:: Problem description ::
Copy the items word for word, starting with the line that contains "Question: Is polished bronze statue at center to" and ending with the line that contains "In the second", including both of those lines.

— START OF Records provided —

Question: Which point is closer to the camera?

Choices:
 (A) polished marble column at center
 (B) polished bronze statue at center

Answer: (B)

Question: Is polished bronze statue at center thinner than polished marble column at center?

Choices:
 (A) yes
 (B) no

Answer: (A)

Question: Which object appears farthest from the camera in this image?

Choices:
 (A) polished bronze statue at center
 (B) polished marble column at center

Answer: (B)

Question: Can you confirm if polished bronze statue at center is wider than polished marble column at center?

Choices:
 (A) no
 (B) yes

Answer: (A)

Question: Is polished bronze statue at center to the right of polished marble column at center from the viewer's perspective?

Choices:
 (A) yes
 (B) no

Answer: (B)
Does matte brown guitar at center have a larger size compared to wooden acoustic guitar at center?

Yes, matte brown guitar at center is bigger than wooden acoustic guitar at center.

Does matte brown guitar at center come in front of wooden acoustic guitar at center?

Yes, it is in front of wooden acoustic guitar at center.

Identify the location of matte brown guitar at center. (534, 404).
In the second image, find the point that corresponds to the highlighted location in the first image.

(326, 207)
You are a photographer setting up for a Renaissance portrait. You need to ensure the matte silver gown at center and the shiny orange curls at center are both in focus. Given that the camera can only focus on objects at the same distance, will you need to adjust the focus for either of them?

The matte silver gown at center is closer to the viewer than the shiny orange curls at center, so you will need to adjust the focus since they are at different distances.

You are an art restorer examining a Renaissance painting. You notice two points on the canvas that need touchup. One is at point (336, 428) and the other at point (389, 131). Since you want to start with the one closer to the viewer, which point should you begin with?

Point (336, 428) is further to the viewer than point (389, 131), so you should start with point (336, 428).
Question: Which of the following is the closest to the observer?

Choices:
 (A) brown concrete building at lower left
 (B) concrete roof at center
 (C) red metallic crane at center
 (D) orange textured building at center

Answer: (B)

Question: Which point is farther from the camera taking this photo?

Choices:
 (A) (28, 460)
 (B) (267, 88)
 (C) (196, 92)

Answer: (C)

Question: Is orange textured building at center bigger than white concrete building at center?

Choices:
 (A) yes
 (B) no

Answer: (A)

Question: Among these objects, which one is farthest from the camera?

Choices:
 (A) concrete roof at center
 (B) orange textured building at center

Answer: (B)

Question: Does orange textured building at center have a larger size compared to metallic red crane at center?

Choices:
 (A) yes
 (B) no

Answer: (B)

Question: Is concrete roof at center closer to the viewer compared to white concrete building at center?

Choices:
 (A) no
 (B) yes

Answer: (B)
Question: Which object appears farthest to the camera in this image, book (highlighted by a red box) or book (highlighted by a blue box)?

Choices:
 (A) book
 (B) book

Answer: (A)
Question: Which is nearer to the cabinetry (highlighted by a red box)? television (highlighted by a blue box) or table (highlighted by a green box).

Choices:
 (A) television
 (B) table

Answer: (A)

— END OF Records provided —

:: Reply ::
Question: Is polished bronze statue at center to the right of polished marble column at center from the viewer's perspective?

Choices:
 (A) yes
 (B) no

Answer: (B)
Does matte brown guitar at center have a larger size compared to wooden acoustic guitar at center?

Yes, matte brown guitar at center is bigger than wooden acoustic guitar at center.

Does matte brown guitar at center come in front of wooden acoustic guitar at center?

Yes, it is in front of wooden acoustic guitar at center.

Identify the location of matte brown guitar at center. (534, 404).
In the second image, find the point that corresponds to the highlighted location in the first image.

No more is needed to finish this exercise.